** Recorded information follows **

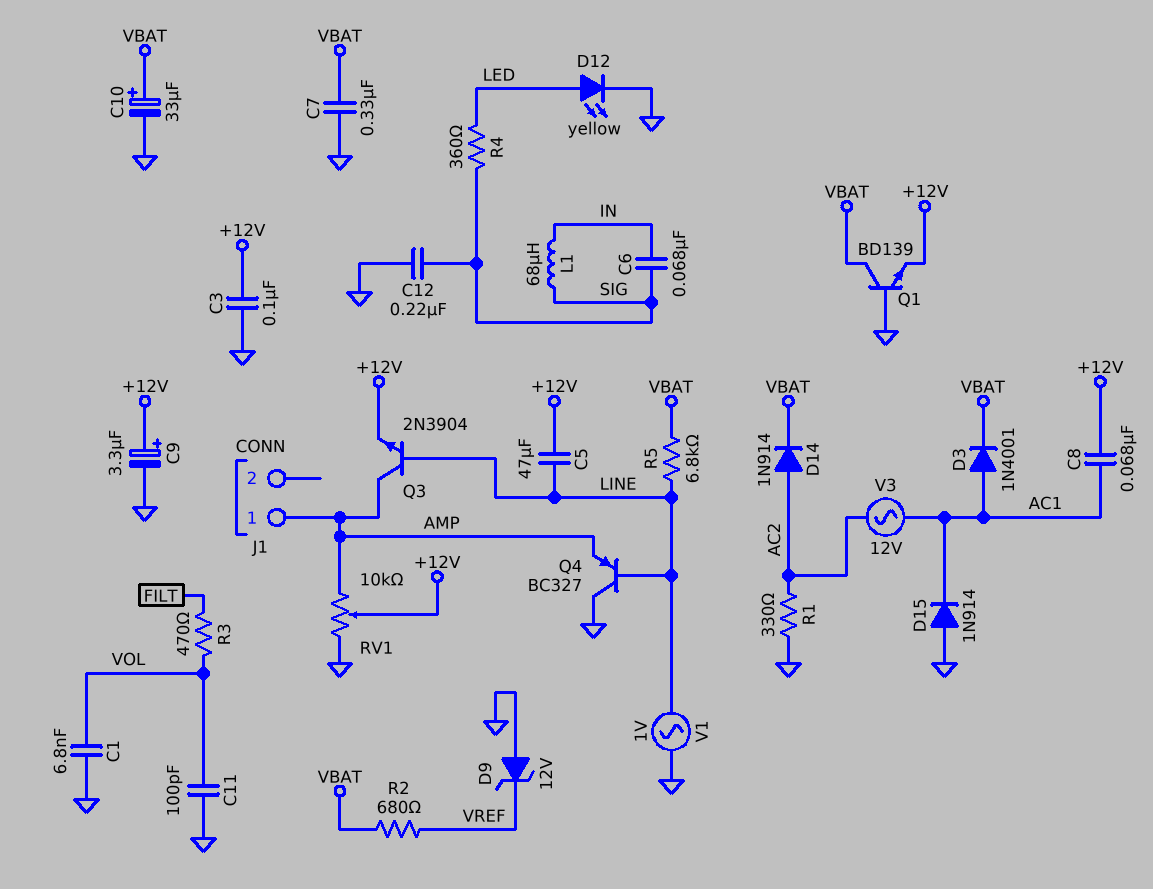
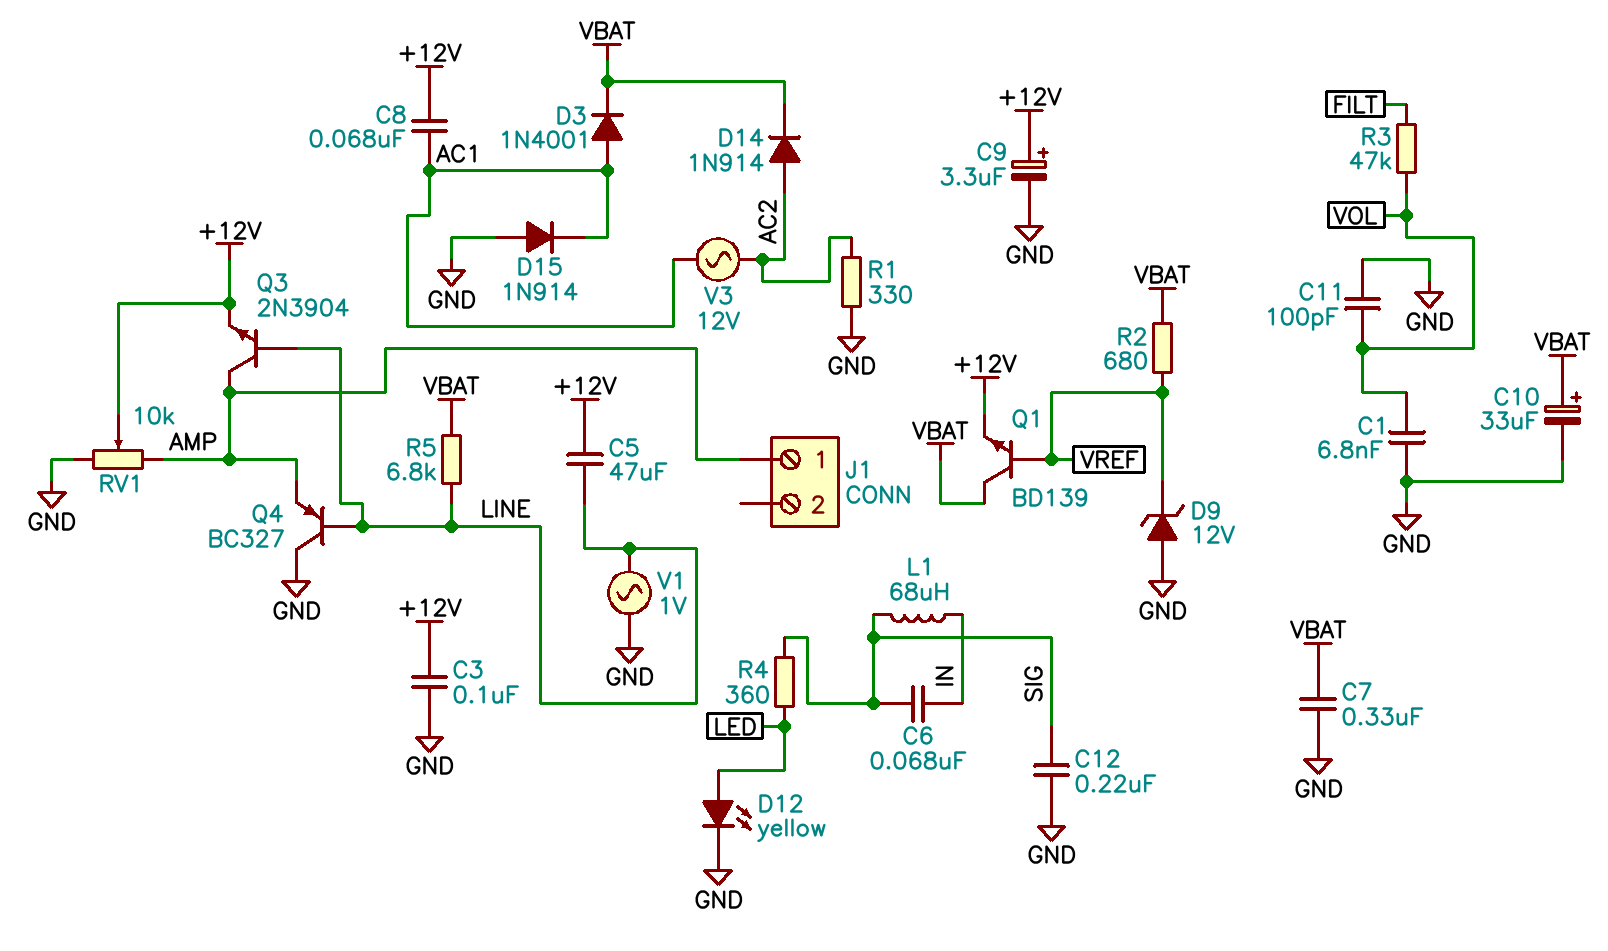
Q1: NPN BD139 (B GND, C VBAT, E +12V) -> NPN BD139 (B VREF, C VBAT, E +12V)
R3: 470 (FILT, VOL) -> 47k (FILT, VOL)

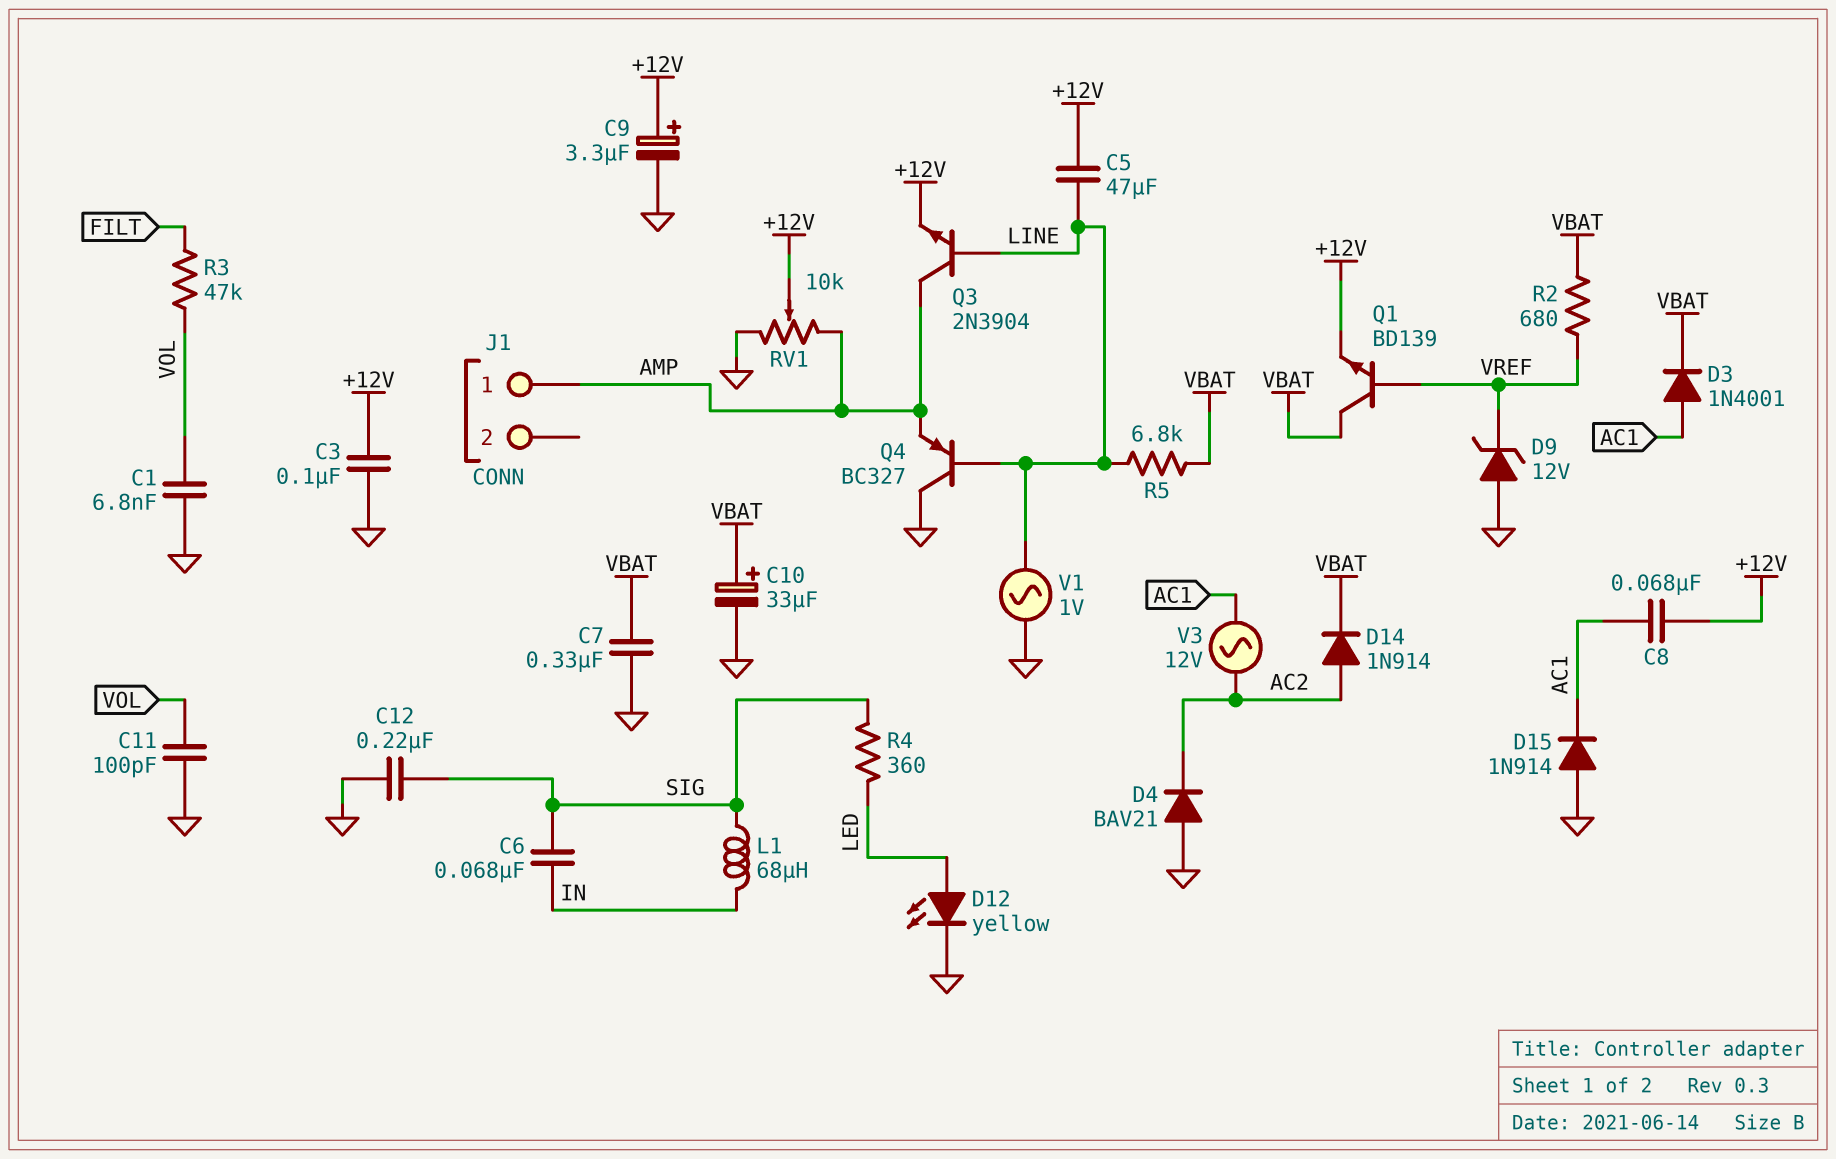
D4: none -> diode BAV21 (A GND, K AC2)
R1: 330 (AC2, GND) -> none

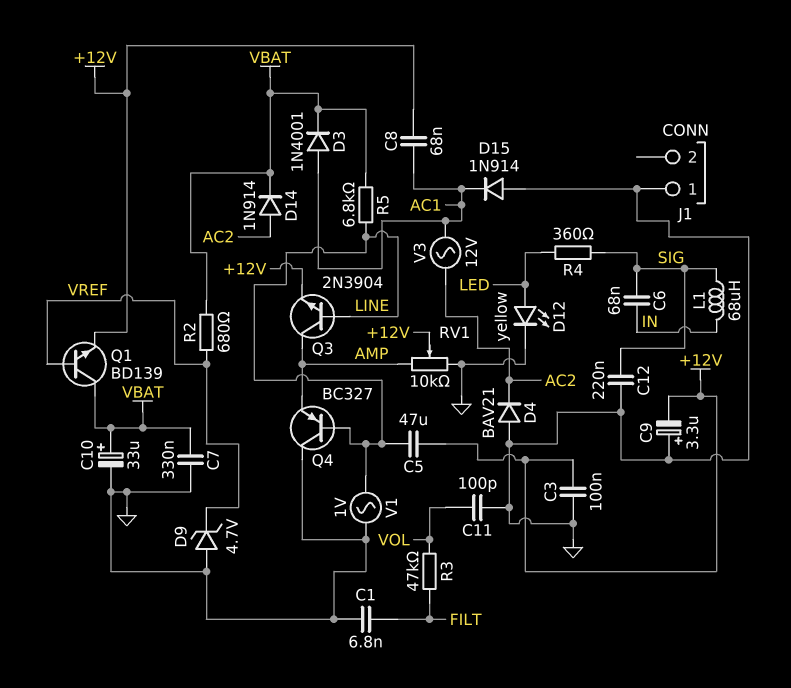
C1: 6.8nF (GND, VOL) -> 6.8nF (FILT, GND)
C9: 3.3uF (plus +12V, minus GND) -> 3.3uF (plus GND, minus +12V)
D9: zener 12V (A GND, K VREF) -> zener 4.7V (A GND, K VREF)
J1 pin 1: AMP -> GND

** End of Recorded information **

Retype the data above in full, exactly as it stands, and skip any image.

● **Solution for this task**
Q1: NPN BD139 (B GND, C VBAT, E +12V) -> NPN BD139 (B VREF, C VBAT, E +12V)
R3: 470 (FILT, VOL) -> 47k (FILT, VOL)

D4: none -> diode BAV21 (A GND, K AC2)
R1: 330 (AC2, GND) -> none

C1: 6.8nF (GND, VOL) -> 6.8nF (FILT, GND)
C9: 3.3uF (plus +12V, minus GND) -> 3.3uF (plus GND, minus +12V)
D9: zener 12V (A GND, K VREF) -> zener 4.7V (A GND, K VREF)
J1 pin 1: AMP -> GND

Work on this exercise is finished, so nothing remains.